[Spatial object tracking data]
BEGIN
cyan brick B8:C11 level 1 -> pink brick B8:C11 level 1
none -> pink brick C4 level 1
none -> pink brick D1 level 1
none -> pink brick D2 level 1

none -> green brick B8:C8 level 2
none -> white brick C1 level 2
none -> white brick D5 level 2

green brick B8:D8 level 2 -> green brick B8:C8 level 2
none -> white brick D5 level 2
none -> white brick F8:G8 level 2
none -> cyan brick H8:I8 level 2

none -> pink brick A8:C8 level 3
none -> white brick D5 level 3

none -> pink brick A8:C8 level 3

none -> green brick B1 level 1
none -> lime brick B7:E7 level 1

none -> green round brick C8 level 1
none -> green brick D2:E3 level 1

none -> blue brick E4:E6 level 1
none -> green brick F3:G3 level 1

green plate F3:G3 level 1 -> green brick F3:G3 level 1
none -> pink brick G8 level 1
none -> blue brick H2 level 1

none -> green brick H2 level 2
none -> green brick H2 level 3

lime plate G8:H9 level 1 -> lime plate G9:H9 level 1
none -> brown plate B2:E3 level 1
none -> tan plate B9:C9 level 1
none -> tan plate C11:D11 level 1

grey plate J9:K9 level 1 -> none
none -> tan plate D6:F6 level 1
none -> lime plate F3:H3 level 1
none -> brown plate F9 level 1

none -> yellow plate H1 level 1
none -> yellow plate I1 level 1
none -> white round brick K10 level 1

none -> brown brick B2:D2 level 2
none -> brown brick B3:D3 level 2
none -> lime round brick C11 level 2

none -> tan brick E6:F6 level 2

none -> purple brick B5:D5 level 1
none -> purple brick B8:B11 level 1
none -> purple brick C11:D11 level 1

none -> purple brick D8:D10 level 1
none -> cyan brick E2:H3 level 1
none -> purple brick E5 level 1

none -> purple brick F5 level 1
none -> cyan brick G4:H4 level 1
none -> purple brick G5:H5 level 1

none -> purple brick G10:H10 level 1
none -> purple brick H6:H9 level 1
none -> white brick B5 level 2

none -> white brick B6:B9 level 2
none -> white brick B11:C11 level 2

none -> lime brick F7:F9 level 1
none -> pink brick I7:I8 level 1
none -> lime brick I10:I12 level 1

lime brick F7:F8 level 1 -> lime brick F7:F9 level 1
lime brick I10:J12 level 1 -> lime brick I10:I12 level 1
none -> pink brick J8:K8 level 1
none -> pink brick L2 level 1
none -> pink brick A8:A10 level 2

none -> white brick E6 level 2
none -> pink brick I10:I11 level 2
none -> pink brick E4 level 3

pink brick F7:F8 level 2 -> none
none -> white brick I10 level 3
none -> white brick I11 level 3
END
Work instructions:
Copying begins at the line that holds "none -> pink brick I7:I8 level 1" and ends at the last line of the data above, with both included and each line kept exactly.

Response:
none -> pink brick I7:I8 level 1
none -> lime brick I10:I12 level 1

lime brick F7:F8 level 1 -> lime brick F7:F9 level 1
lime brick I10:J12 level 1 -> lime brick I10:I12 level 1
none -> pink brick J8:K8 level 1
none -> pink brick L2 level 1
none -> pink brick A8:A10 level 2

none -> white brick E6 level 2
none -> pink brick I10:I11 level 2
none -> pink brick E4 level 3

pink brick F7:F8 level 2 -> none
none -> white brick I10 level 3
none -> white brick I11 level 3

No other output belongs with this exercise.